▼
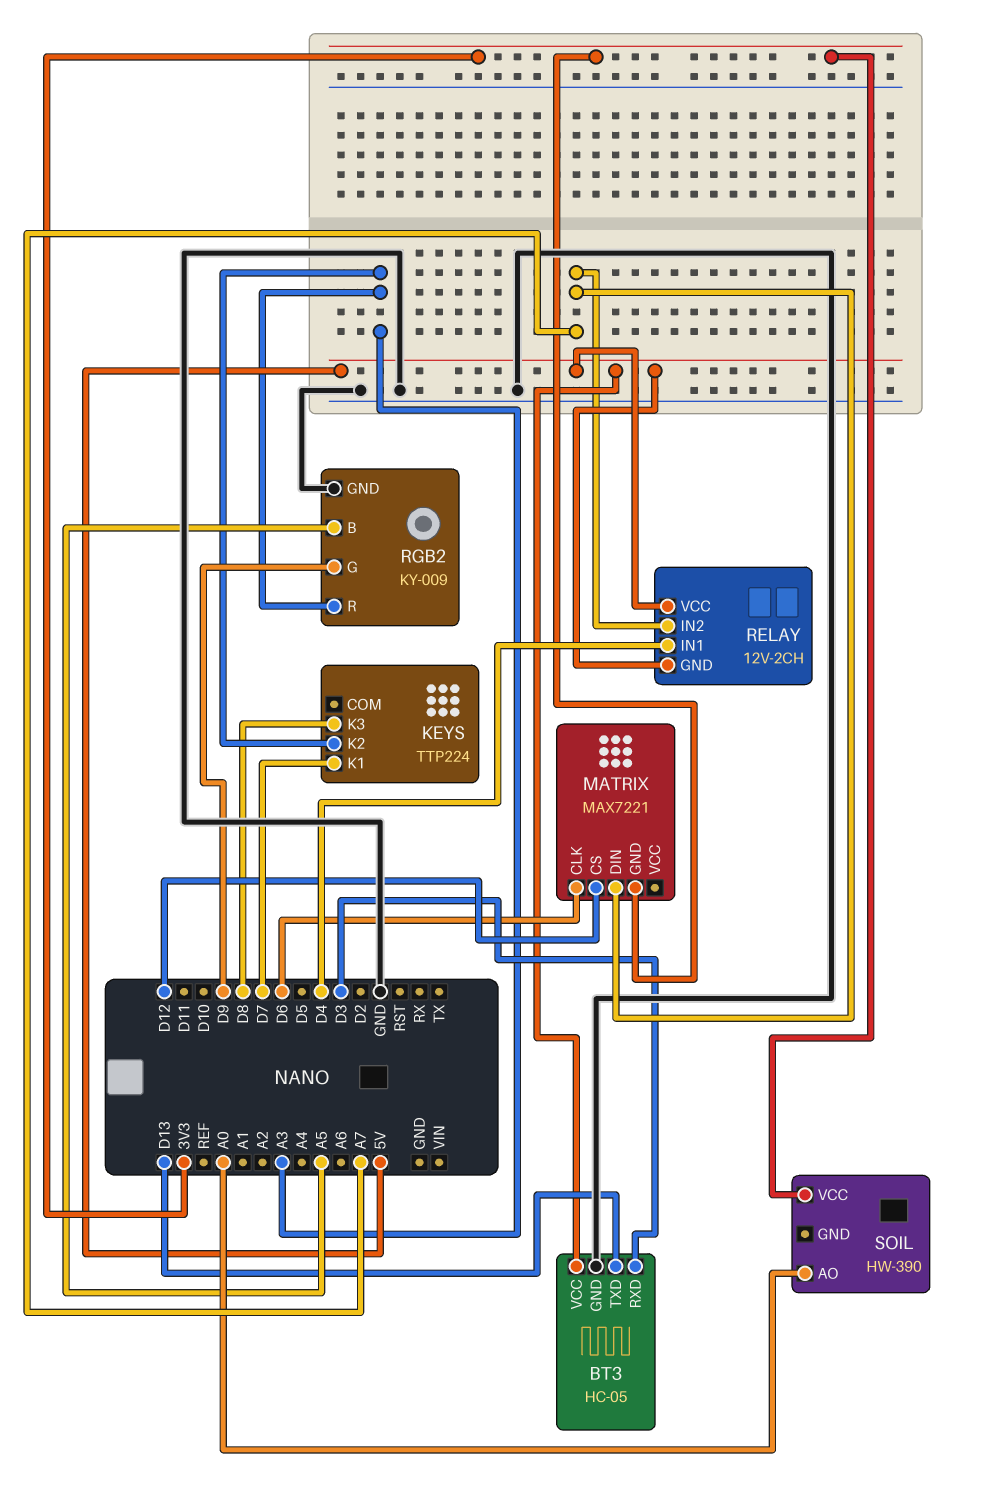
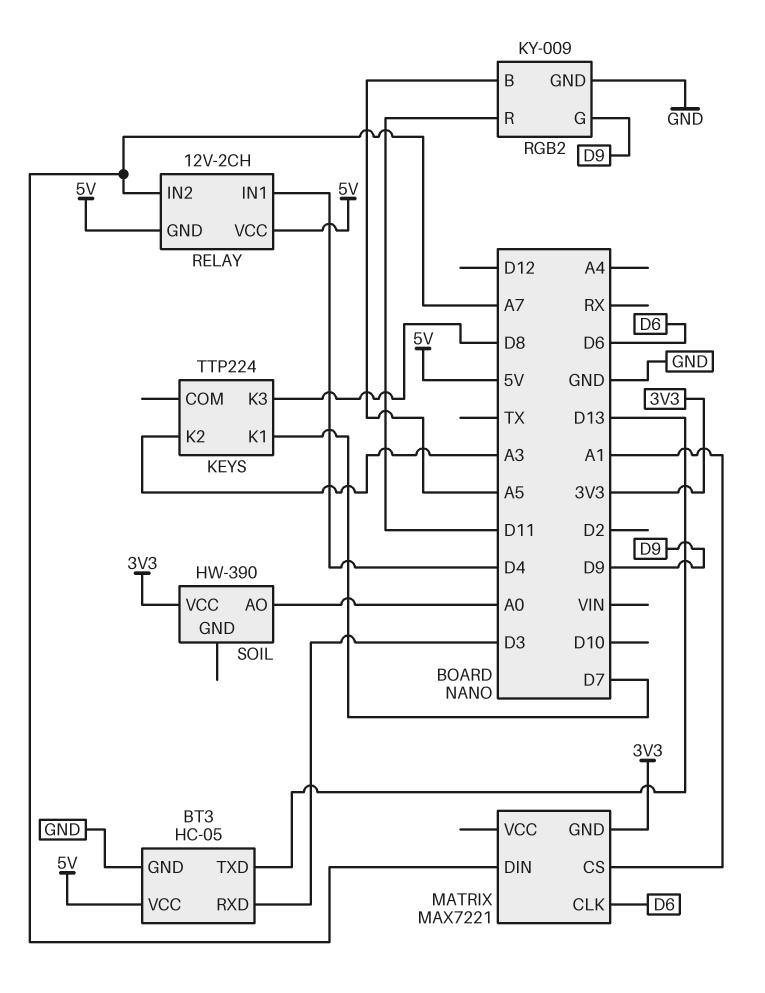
MATRIX pin CS: D12 -> A1
RGB2 pin R: A3 -> D11

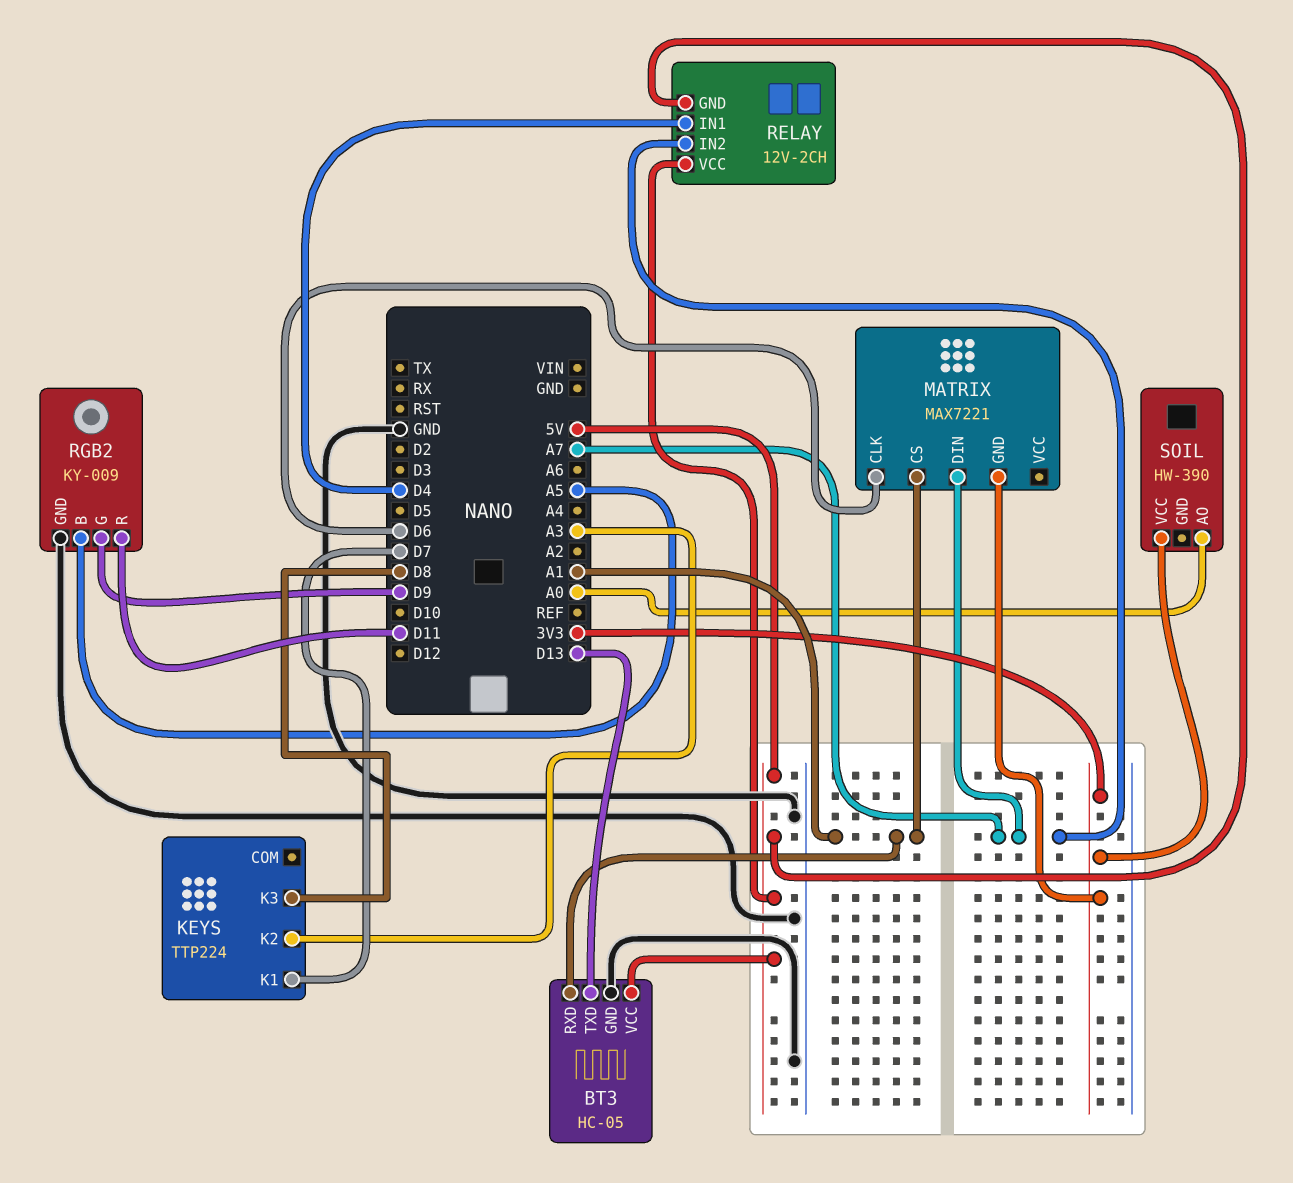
BT3 pin RXD: D3 -> A1

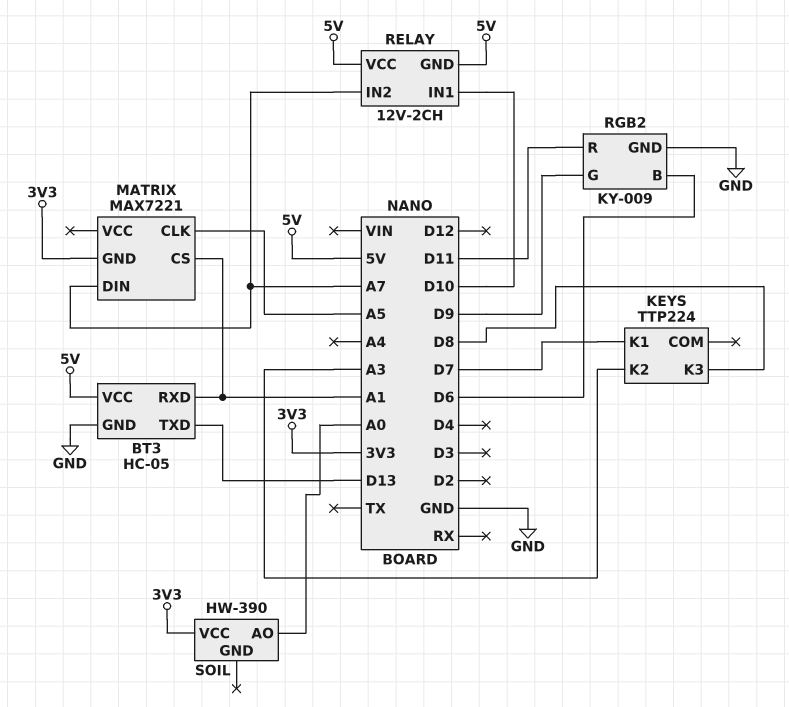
MATRIX pin CLK: D6 -> A5
RELAY pin IN1: D4 -> D10
RGB2 pin B: A5 -> D6

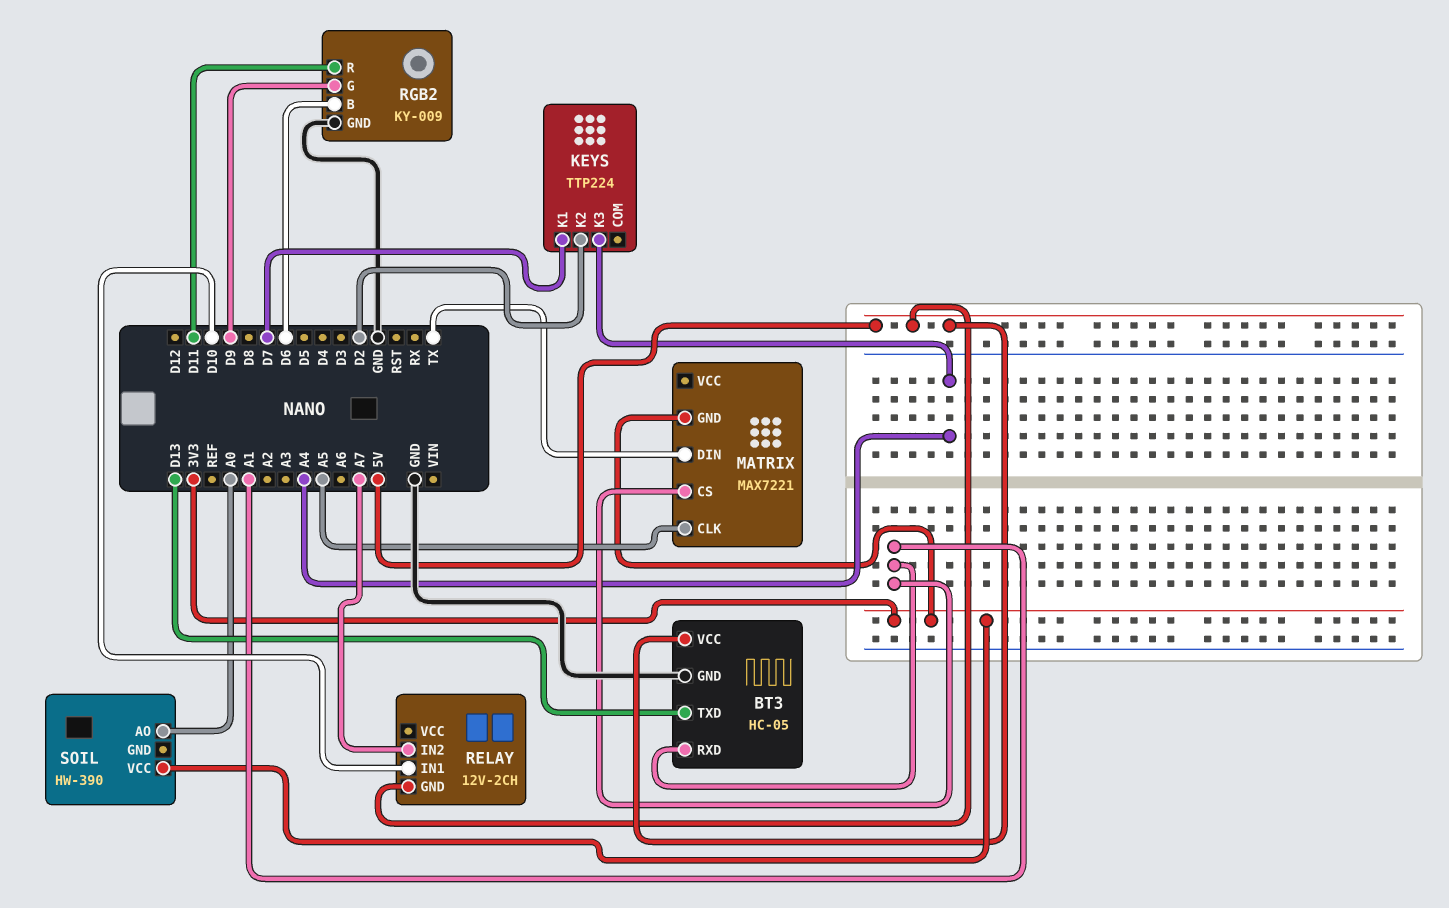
KEYS pin K2: A3 -> D2
KEYS pin K3: D8 -> A4
MATRIX pin DIN: A7 -> TX
RELAY pin VCC: 5V -> none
▲
Please transcribe all of the entries exactly and omit any picture they hold.

MATRIX pin CS: D12 -> A1
RGB2 pin R: A3 -> D11

BT3 pin RXD: D3 -> A1

MATRIX pin CLK: D6 -> A5
RELAY pin IN1: D4 -> D10
RGB2 pin B: A5 -> D6

KEYS pin K2: A3 -> D2
KEYS pin K3: D8 -> A4
MATRIX pin DIN: A7 -> TX
RELAY pin VCC: 5V -> none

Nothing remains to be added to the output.